§ Problem details
Going through the material below, output exactly the lines from the one containing "F3: 1.5A (+12V, JP1/1) -> 500mA (+12V, JP1/1)" through the one containing "R4: 33k (+12V, D3) -> 33k (+12V, EN0)", and no pictures.

§ The input
========
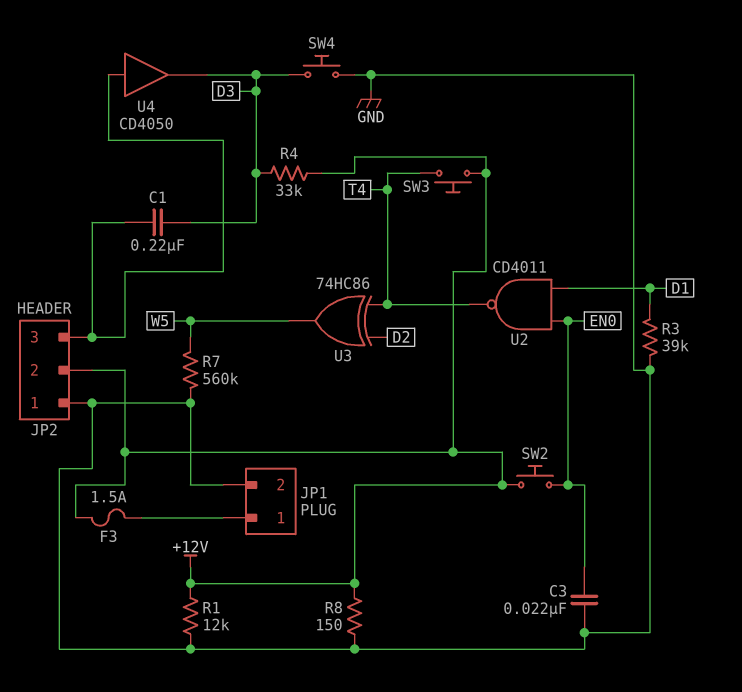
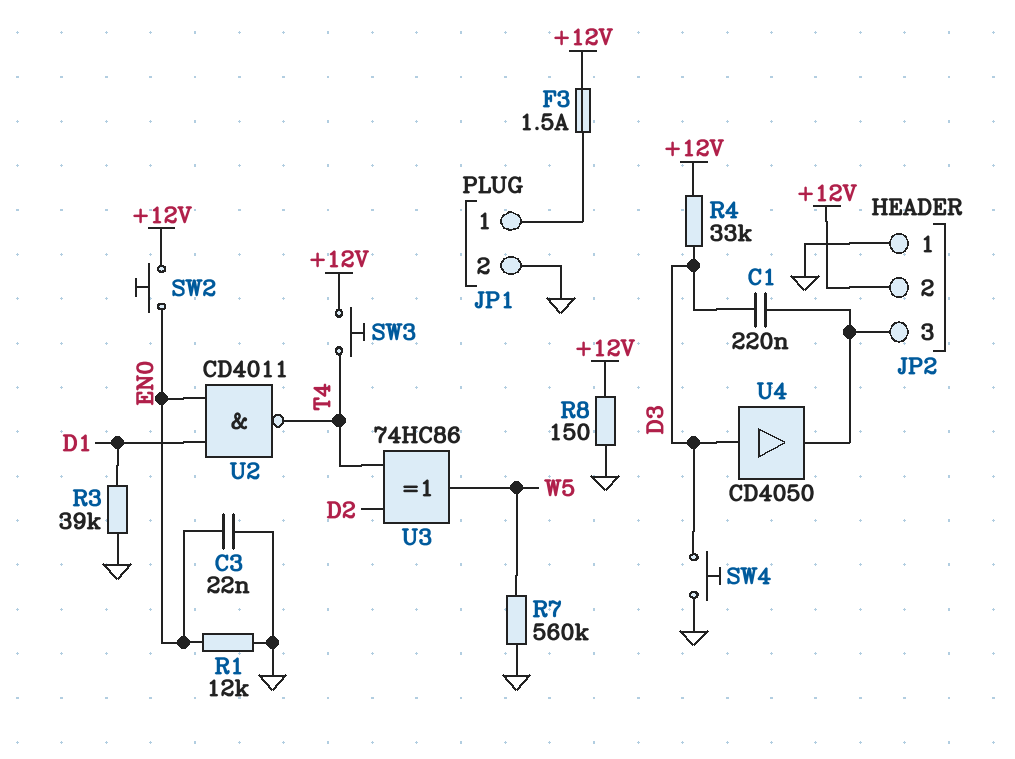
R1: 12k (+12V, GND) -> 12k (EN0, GND)
U4: buffer CD4050 (in JP2/3, out D3) -> buffer CD4050 (in D3, out JP2/3)

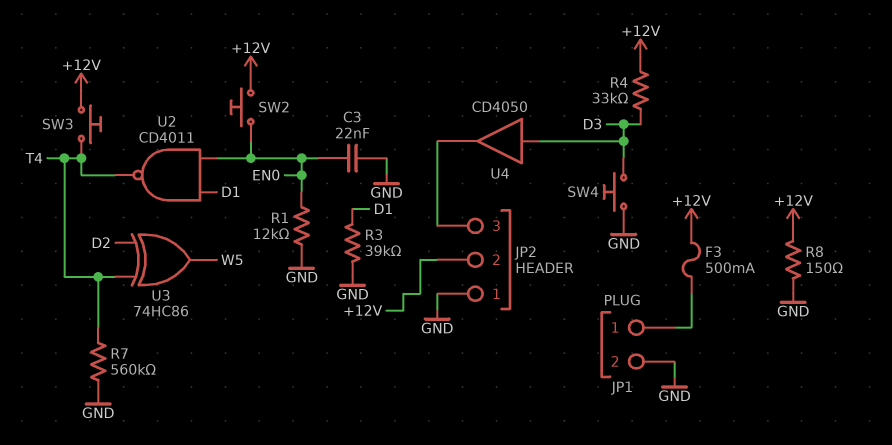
C1: 220nF (D3, JP2/3) -> none
F3: 1.5A (+12V, JP1/1) -> 500mA (+12V, JP1/1)
R7: 560k (GND, W5) -> 560k (GND, T4)

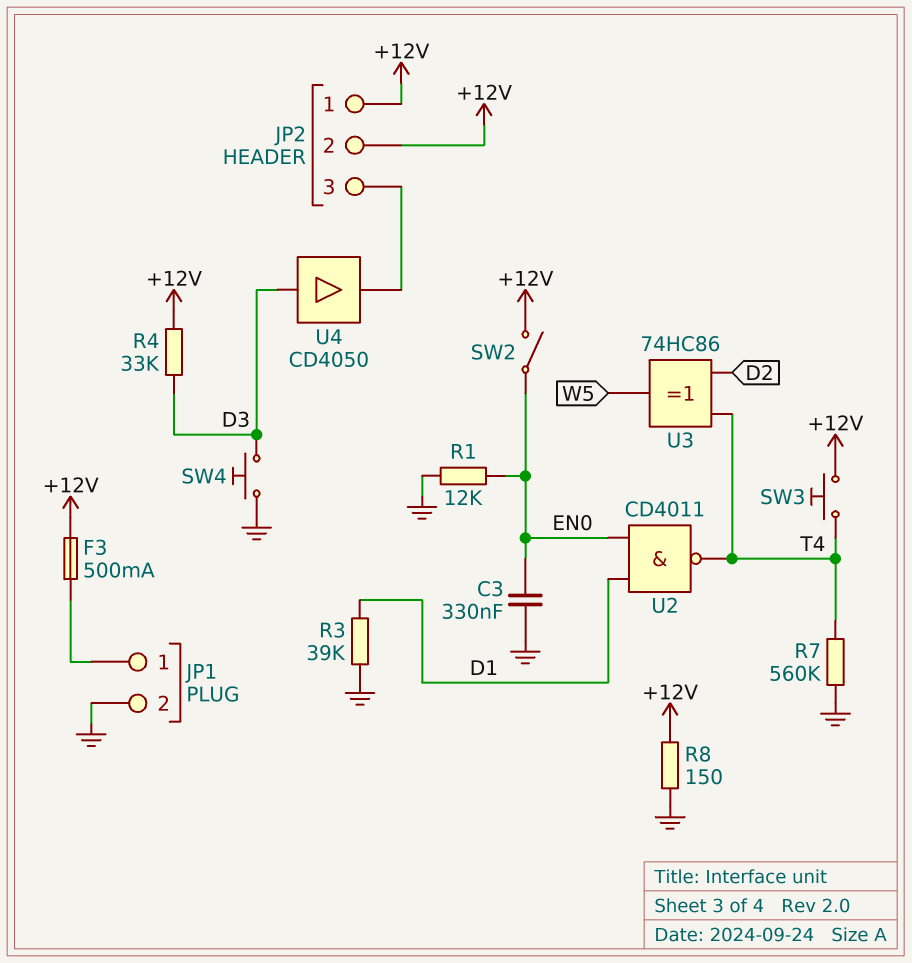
C3: 22nF (EN0, GND) -> 330nF (EN0, GND)
JP2 pin 1: GND -> +12V
SW2: button (+12V, EN0) -> switch (+12V, EN0)

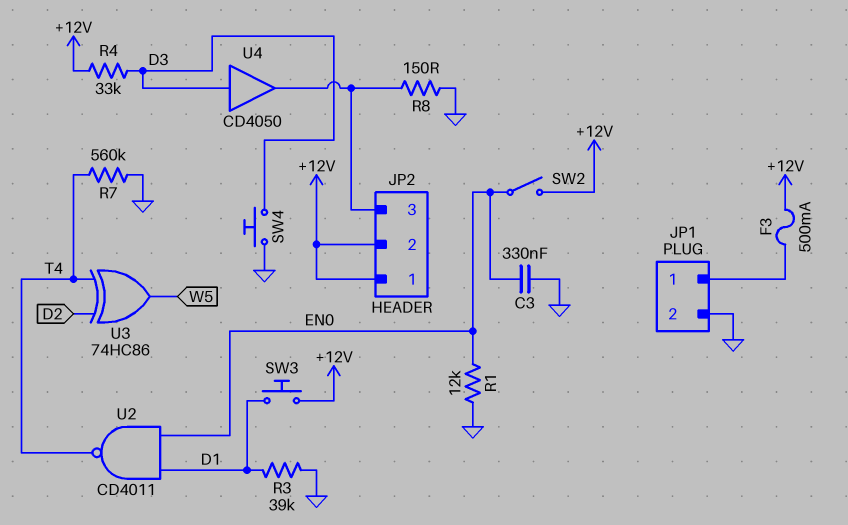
R8: 150 (+12V, GND) -> 150 (GND, JP2/3)
SW3: button (+12V, T4) -> button (+12V, D1)

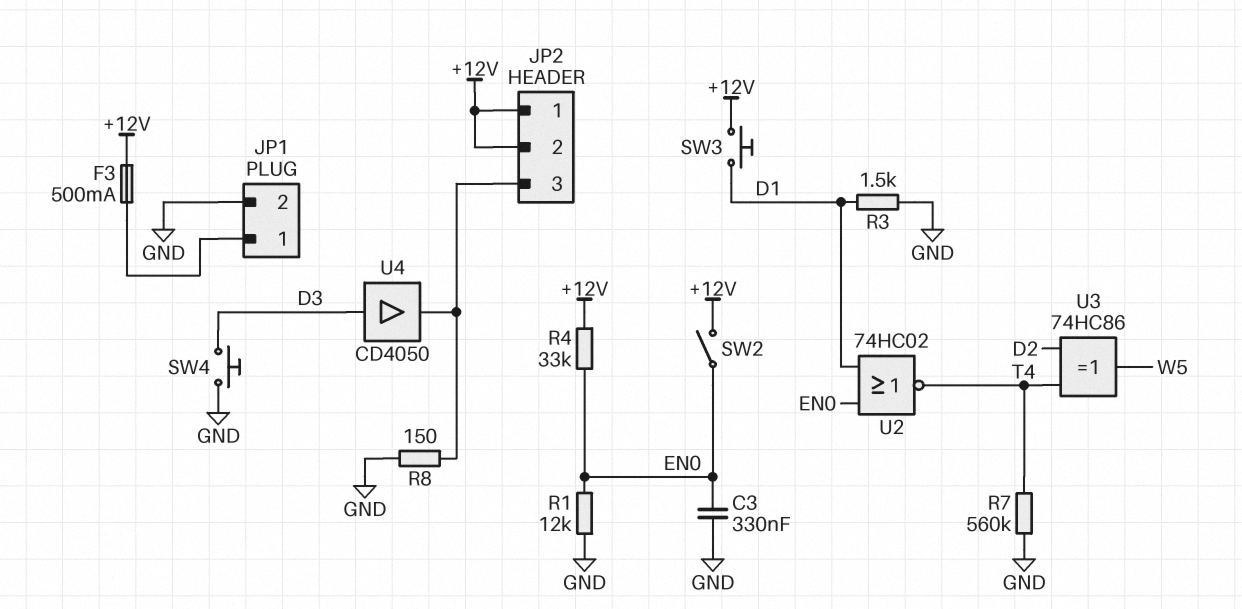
R3: 39k (D1, GND) -> 1.5k (D1, GND)
R4: 33k (+12V, D3) -> 33k (+12V, EN0)
U2: NAND CD4011 (in D1, in EN0, out T4) -> NOR 74HC02 (in D1, in EN0, out T4)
========
§ Task solution
F3: 1.5A (+12V, JP1/1) -> 500mA (+12V, JP1/1)
R7: 560k (GND, W5) -> 560k (GND, T4)

C3: 22nF (EN0, GND) -> 330nF (EN0, GND)
JP2 pin 1: GND -> +12V
SW2: button (+12V, EN0) -> switch (+12V, EN0)

R8: 150 (+12V, GND) -> 150 (GND, JP2/3)
SW3: button (+12V, T4) -> button (+12V, D1)

R3: 39k (D1, GND) -> 1.5k (D1, GND)
R4: 33k (+12V, D3) -> 33k (+12V, EN0)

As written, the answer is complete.